Top of Task data

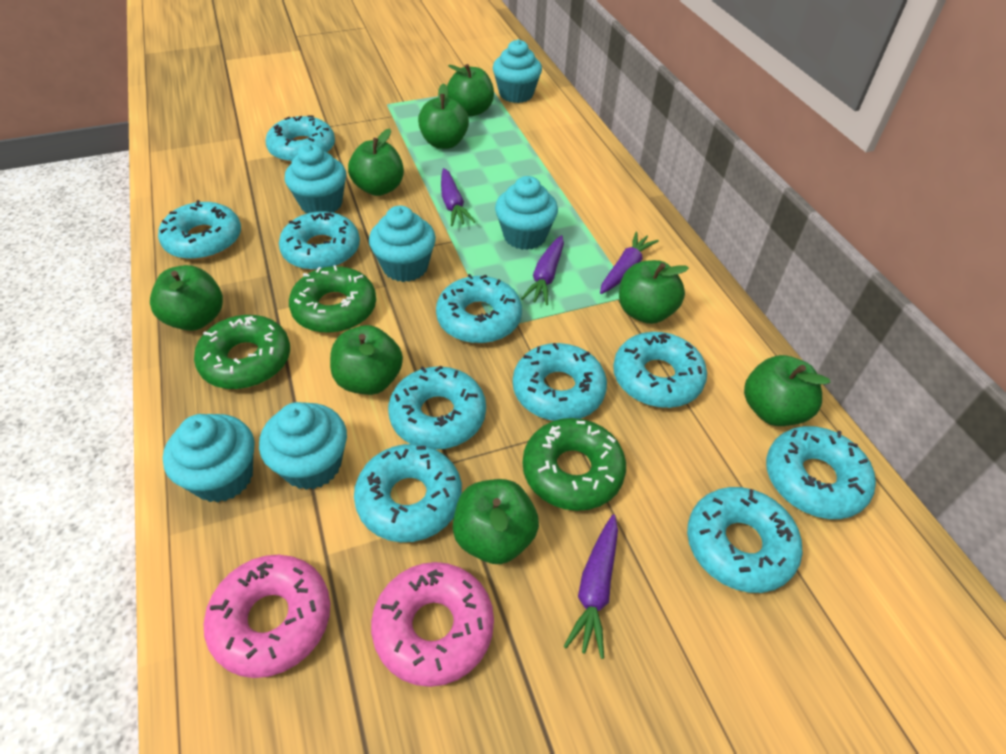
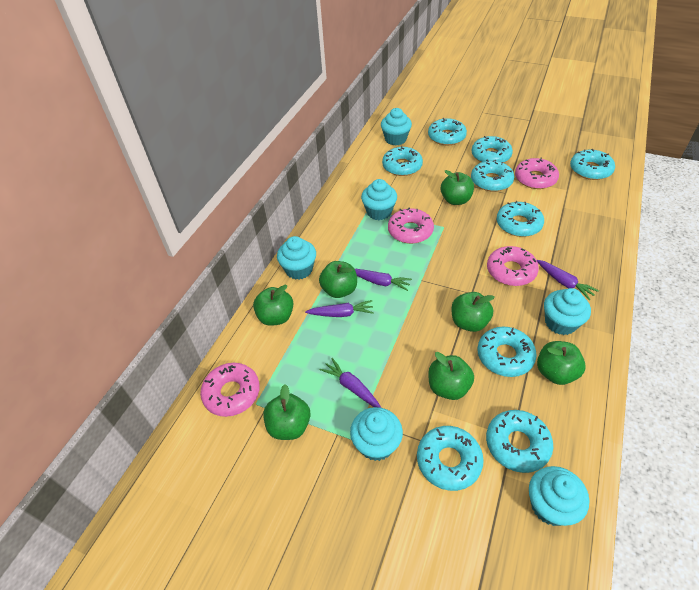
green apple: 8 -> 7
green donut: 3 -> 0
pink donut: 2 -> 4
turquoise donut: 10 -> 9

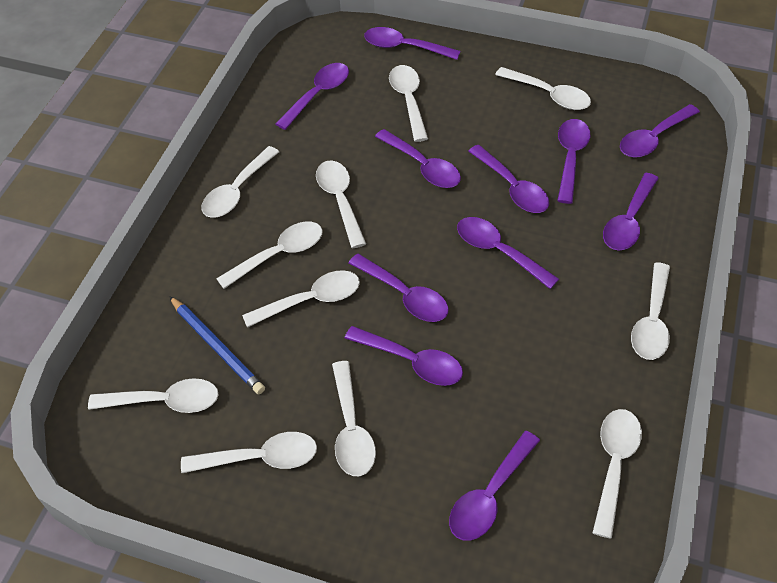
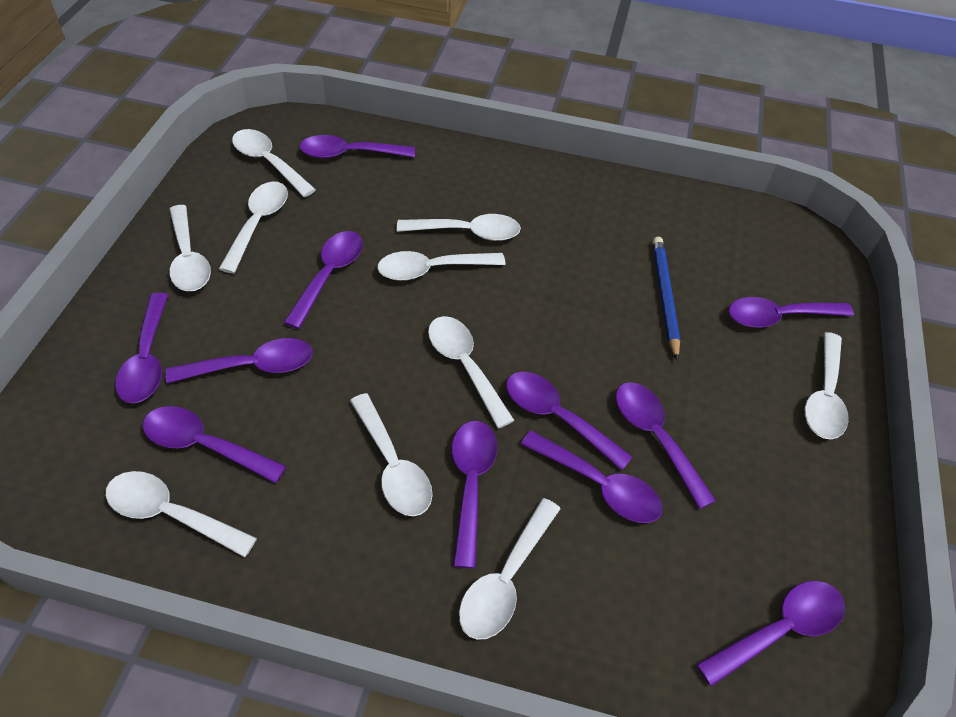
white spoon: 11 -> 10

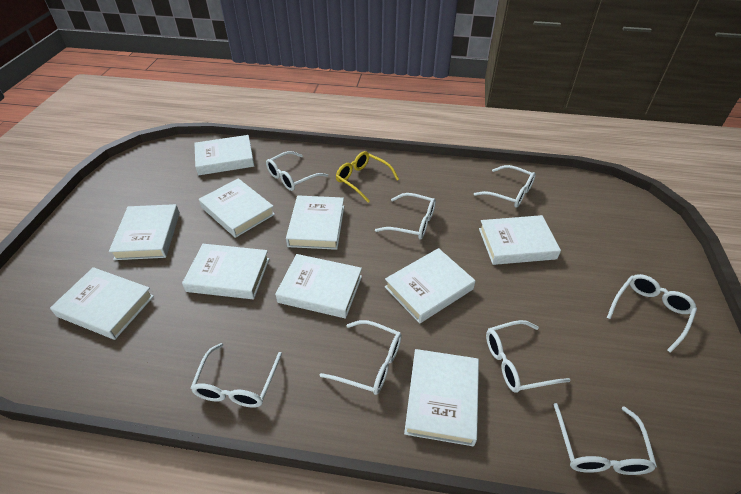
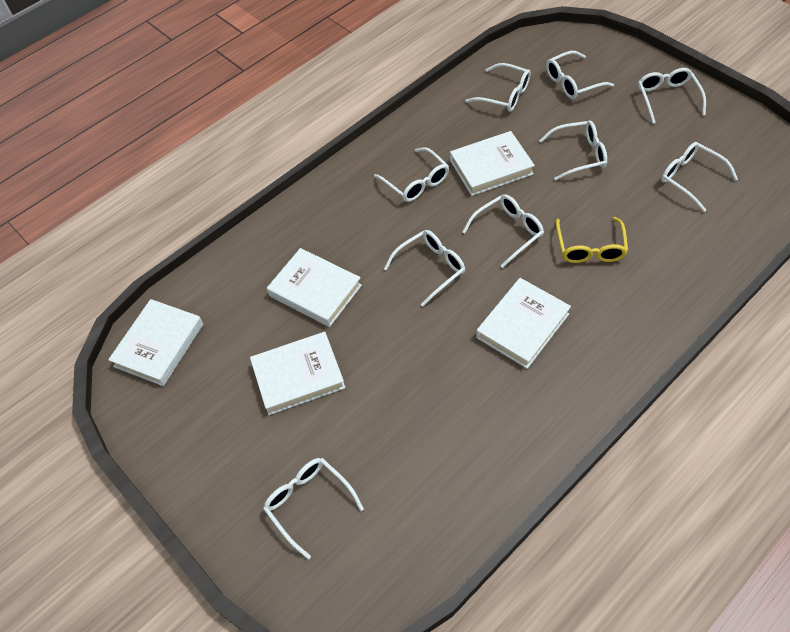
white book: 10 -> 5
white glasses: 8 -> 9

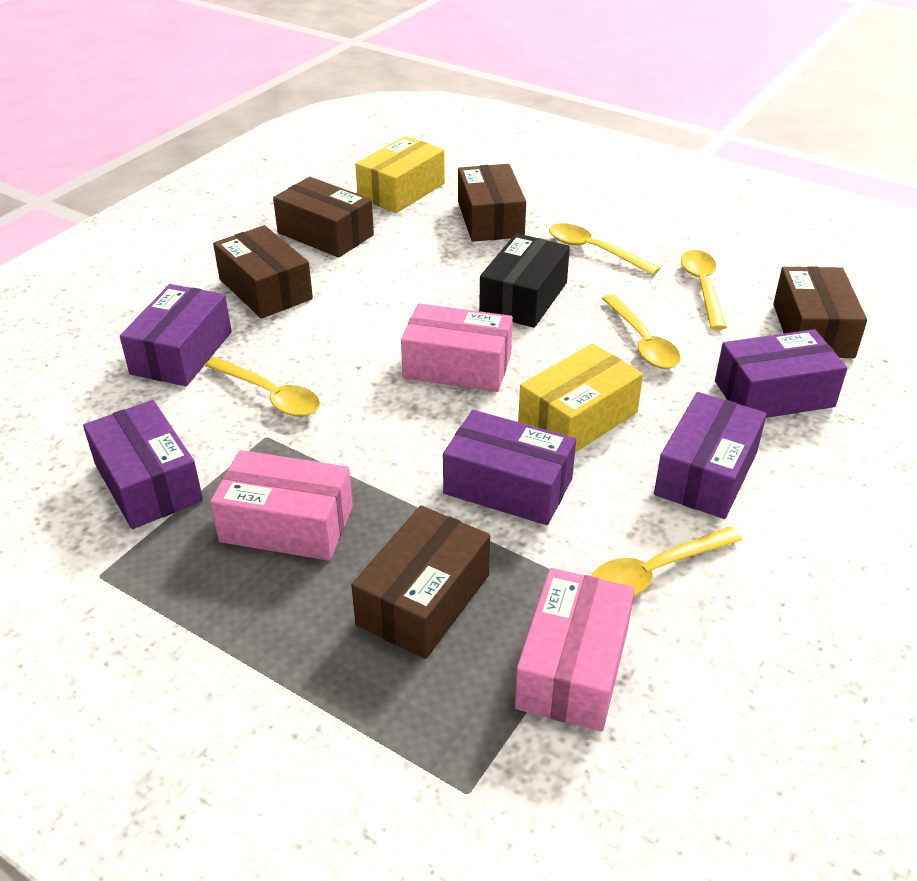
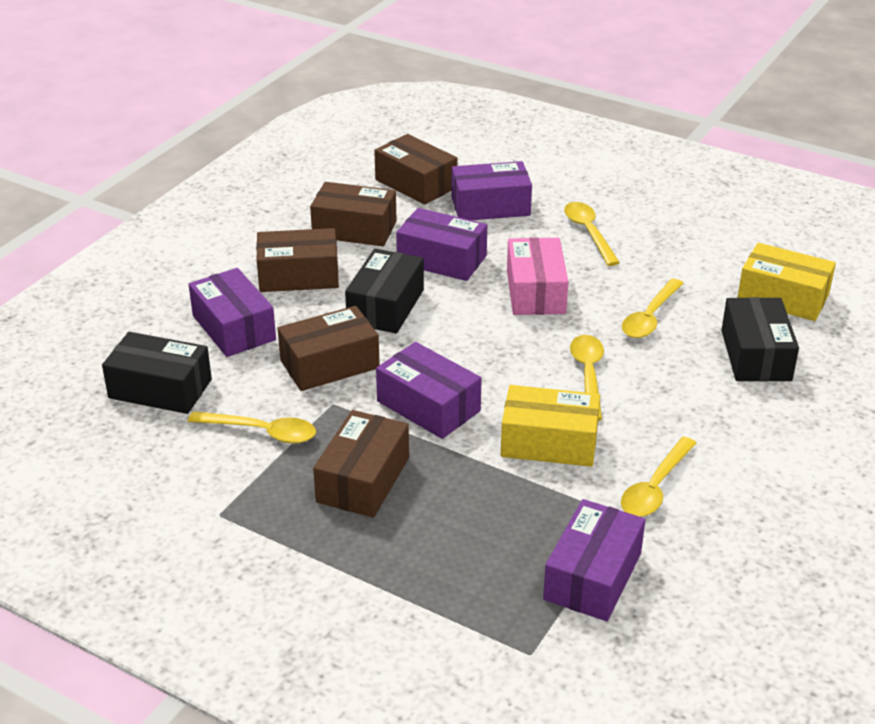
black box: 1 -> 3
pink box: 3 -> 1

Bottom of Task data

→ **What is being asked**
All lines above that hold the string "white" should be copied.

→ **Response**
white spoon: 11 -> 10
white book: 10 -> 5
white glasses: 8 -> 9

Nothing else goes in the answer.